Dataset records below:

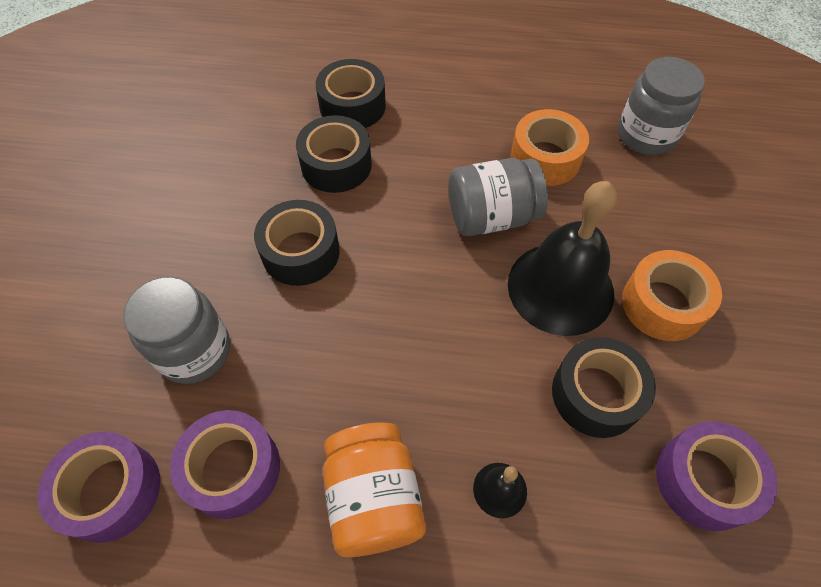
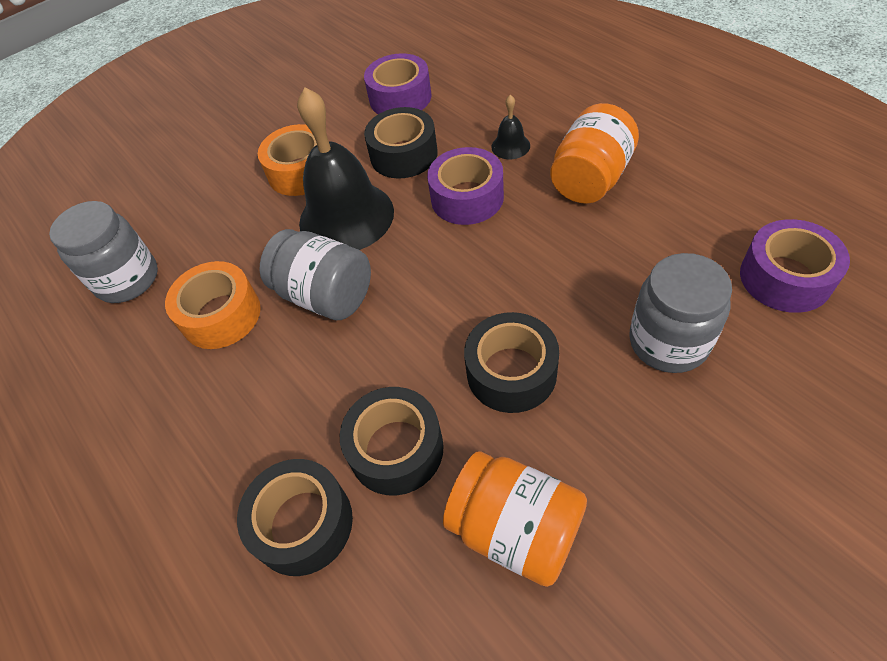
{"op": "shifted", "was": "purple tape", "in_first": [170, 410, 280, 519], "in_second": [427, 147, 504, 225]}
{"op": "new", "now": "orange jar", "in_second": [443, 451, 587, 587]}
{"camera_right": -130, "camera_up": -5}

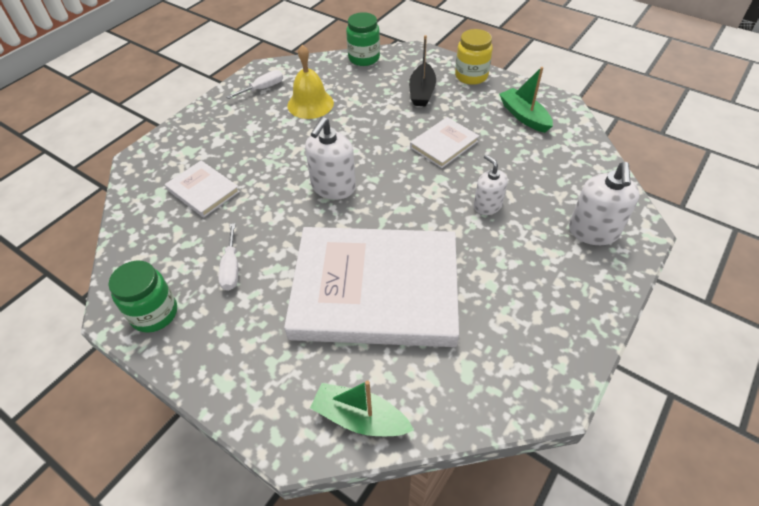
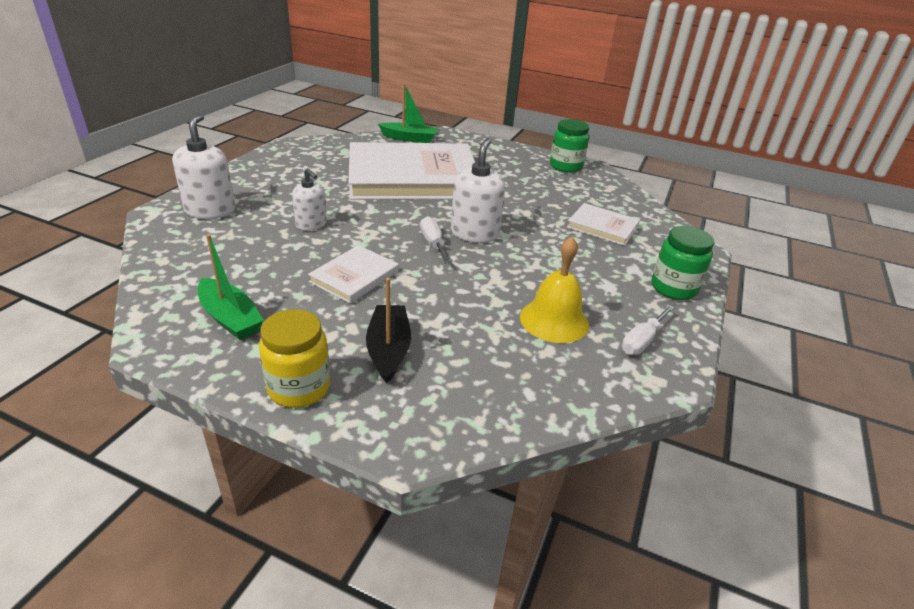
{"op": "shifted", "was": "green jar", "in_first": [346, 12, 380, 66], "in_second": [651, 226, 714, 300]}
{"op": "shifted", "was": "white screwdriver", "in_first": [218, 223, 238, 291], "in_second": [420, 216, 451, 263]}
{"camera_right": 165, "camera_up": -15}

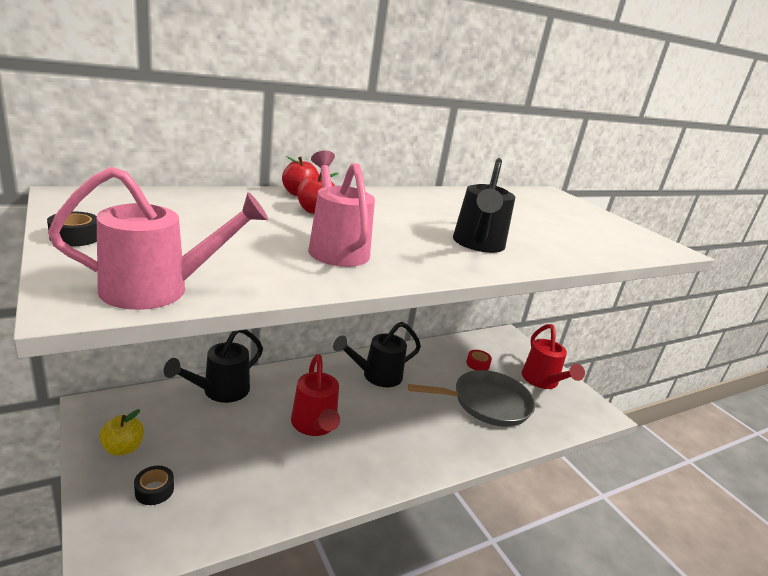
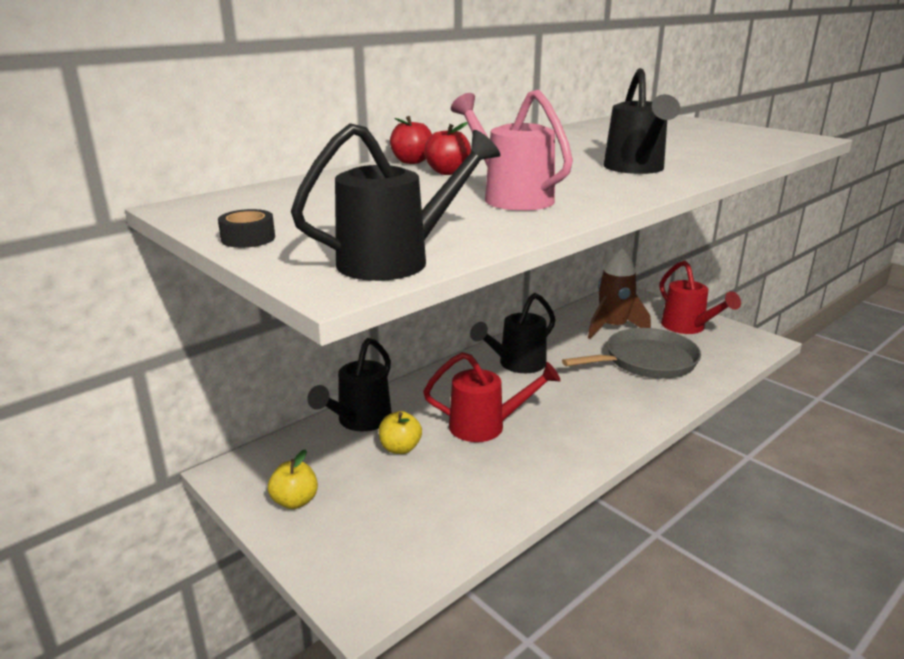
{"op": "repainted", "was": "pink watering can", "now": "black watering can", "in_first": [48, 167, 268, 310], "in_second": [291, 123, 500, 281]}
{"op": "swapped", "was": "red tape", "now": "brown rocket", "in_first": [466, 350, 492, 370], "in_second": [588, 247, 651, 339]}
{"op": "rotated", "was": "red watering can", "in_first": [291, 354, 340, 436], "in_second": [423, 352, 561, 442], "clockwise": -60}
{"op": "gone", "was": "black tape", "in_first": [134, 466, 174, 505]}
{"op": "new", "now": "yellow apple", "in_second": [379, 411, 422, 454]}
{"camera_right": -10, "camera_up": 0}

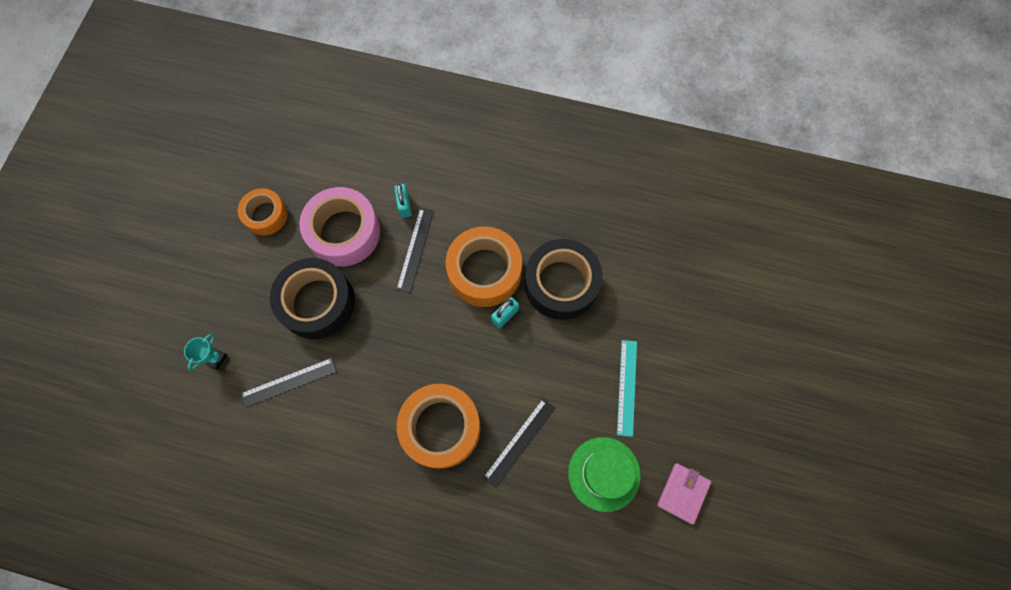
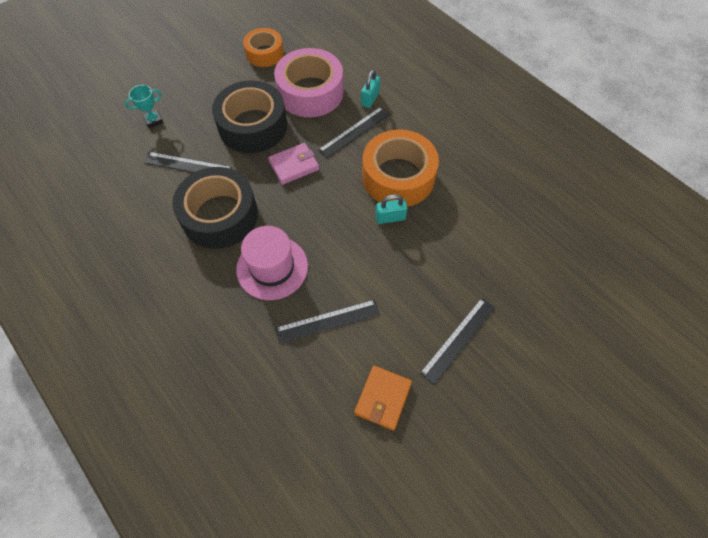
{"op": "shifted", "was": "black tape", "in_first": [525, 239, 603, 320], "in_second": [172, 167, 258, 249]}
{"op": "repainted", "was": "turquoise ruler", "now": "black ruler", "in_first": [617, 340, 637, 437], "in_second": [420, 298, 495, 385]}
{"op": "swapped", "was": "orange tape", "now": "pink hat", "in_first": [397, 384, 480, 469], "in_second": [236, 226, 308, 300]}
{"op": "swapped", "was": "green hat", "now": "orange wallet", "in_first": [568, 437, 641, 512], "in_second": [354, 366, 412, 431]}
{"op": "shifted", "was": "pink wallet", "in_first": [657, 463, 711, 524], "in_second": [268, 143, 319, 185]}
{"camera_right": 35, "camera_up": -10}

End of Dataset records.

Although the records above include pictures, the copy must contain only their exact text.

{"op": "shifted", "was": "purple tape", "in_first": [170, 410, 280, 519], "in_second": [427, 147, 504, 225]}
{"op": "new", "now": "orange jar", "in_second": [443, 451, 587, 587]}
{"camera_right": -130, "camera_up": -5}

{"op": "shifted", "was": "green jar", "in_first": [346, 12, 380, 66], "in_second": [651, 226, 714, 300]}
{"op": "shifted", "was": "white screwdriver", "in_first": [218, 223, 238, 291], "in_second": [420, 216, 451, 263]}
{"camera_right": 165, "camera_up": -15}

{"op": "repainted", "was": "pink watering can", "now": "black watering can", "in_first": [48, 167, 268, 310], "in_second": [291, 123, 500, 281]}
{"op": "swapped", "was": "red tape", "now": "brown rocket", "in_first": [466, 350, 492, 370], "in_second": [588, 247, 651, 339]}
{"op": "rotated", "was": "red watering can", "in_first": [291, 354, 340, 436], "in_second": [423, 352, 561, 442], "clockwise": -60}
{"op": "gone", "was": "black tape", "in_first": [134, 466, 174, 505]}
{"op": "new", "now": "yellow apple", "in_second": [379, 411, 422, 454]}
{"camera_right": -10, "camera_up": 0}

{"op": "shifted", "was": "black tape", "in_first": [525, 239, 603, 320], "in_second": [172, 167, 258, 249]}
{"op": "repainted", "was": "turquoise ruler", "now": "black ruler", "in_first": [617, 340, 637, 437], "in_second": [420, 298, 495, 385]}
{"op": "swapped", "was": "orange tape", "now": "pink hat", "in_first": [397, 384, 480, 469], "in_second": [236, 226, 308, 300]}
{"op": "swapped", "was": "green hat", "now": "orange wallet", "in_first": [568, 437, 641, 512], "in_second": [354, 366, 412, 431]}
{"op": "shifted", "was": "pink wallet", "in_first": [657, 463, 711, 524], "in_second": [268, 143, 319, 185]}
{"camera_right": 35, "camera_up": -10}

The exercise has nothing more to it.